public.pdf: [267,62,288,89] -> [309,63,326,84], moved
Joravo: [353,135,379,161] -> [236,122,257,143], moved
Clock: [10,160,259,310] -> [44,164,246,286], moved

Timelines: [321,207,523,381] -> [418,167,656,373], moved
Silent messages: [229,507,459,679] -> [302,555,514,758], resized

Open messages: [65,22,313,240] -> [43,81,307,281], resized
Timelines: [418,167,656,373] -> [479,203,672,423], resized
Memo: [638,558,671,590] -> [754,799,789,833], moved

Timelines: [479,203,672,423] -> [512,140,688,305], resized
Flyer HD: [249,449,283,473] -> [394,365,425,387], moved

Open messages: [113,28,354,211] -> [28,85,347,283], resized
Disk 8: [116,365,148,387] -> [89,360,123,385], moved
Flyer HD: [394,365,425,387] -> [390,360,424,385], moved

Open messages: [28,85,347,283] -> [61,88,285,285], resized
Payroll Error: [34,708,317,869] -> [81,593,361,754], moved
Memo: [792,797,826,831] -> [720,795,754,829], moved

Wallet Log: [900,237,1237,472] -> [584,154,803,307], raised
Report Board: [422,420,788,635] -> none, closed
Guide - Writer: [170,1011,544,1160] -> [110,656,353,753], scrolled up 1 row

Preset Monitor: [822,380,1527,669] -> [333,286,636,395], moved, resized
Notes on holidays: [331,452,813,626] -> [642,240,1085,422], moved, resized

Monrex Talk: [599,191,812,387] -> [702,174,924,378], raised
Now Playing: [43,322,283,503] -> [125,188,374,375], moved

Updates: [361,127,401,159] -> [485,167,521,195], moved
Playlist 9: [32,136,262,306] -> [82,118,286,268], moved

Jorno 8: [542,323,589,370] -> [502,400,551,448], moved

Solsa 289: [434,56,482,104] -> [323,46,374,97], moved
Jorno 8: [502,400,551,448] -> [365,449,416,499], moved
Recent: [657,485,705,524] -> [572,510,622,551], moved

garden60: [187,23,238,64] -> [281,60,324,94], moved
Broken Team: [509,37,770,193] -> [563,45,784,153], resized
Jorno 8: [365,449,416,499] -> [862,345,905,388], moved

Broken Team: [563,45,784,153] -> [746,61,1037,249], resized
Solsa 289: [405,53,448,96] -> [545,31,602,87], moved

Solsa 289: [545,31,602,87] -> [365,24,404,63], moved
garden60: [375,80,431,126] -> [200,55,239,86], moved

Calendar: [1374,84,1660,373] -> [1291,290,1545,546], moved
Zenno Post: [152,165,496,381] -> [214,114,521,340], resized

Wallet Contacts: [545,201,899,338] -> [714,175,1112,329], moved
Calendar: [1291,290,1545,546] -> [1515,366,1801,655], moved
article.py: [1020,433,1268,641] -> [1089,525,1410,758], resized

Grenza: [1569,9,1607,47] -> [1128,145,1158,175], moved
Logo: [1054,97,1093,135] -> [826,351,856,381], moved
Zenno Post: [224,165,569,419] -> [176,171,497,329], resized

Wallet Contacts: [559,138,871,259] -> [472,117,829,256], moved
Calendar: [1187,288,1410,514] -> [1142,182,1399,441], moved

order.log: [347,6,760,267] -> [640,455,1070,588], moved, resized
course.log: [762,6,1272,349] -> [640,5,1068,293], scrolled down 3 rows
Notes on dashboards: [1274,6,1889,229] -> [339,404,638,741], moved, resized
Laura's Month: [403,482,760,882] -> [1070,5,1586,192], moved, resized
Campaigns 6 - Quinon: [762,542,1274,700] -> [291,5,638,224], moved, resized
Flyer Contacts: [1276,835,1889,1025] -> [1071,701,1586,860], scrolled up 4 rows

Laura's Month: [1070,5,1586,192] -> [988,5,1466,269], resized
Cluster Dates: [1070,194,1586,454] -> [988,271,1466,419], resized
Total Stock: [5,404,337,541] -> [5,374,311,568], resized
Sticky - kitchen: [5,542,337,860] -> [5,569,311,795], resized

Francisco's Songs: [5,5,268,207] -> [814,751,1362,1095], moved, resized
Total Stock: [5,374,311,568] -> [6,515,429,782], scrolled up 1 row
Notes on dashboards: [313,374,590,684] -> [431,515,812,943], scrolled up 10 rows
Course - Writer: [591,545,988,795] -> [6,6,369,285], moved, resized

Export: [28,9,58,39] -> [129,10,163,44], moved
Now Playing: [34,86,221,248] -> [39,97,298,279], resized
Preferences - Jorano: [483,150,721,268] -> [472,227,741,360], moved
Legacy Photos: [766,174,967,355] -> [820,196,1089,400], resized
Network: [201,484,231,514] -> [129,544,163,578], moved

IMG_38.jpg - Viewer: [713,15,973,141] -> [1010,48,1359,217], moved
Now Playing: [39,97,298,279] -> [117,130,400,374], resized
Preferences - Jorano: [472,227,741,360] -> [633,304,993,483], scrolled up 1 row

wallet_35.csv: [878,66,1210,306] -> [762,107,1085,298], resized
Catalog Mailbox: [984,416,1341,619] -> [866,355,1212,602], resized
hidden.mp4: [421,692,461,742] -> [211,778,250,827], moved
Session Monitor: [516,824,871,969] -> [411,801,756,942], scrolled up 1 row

--

Copy out each line from the preceding entries that mentions the word "Total".

# Output:
Total Stock: [5,404,337,541] -> [5,374,311,568], resized
Total Stock: [5,374,311,568] -> [6,515,429,782], scrolled up 1 row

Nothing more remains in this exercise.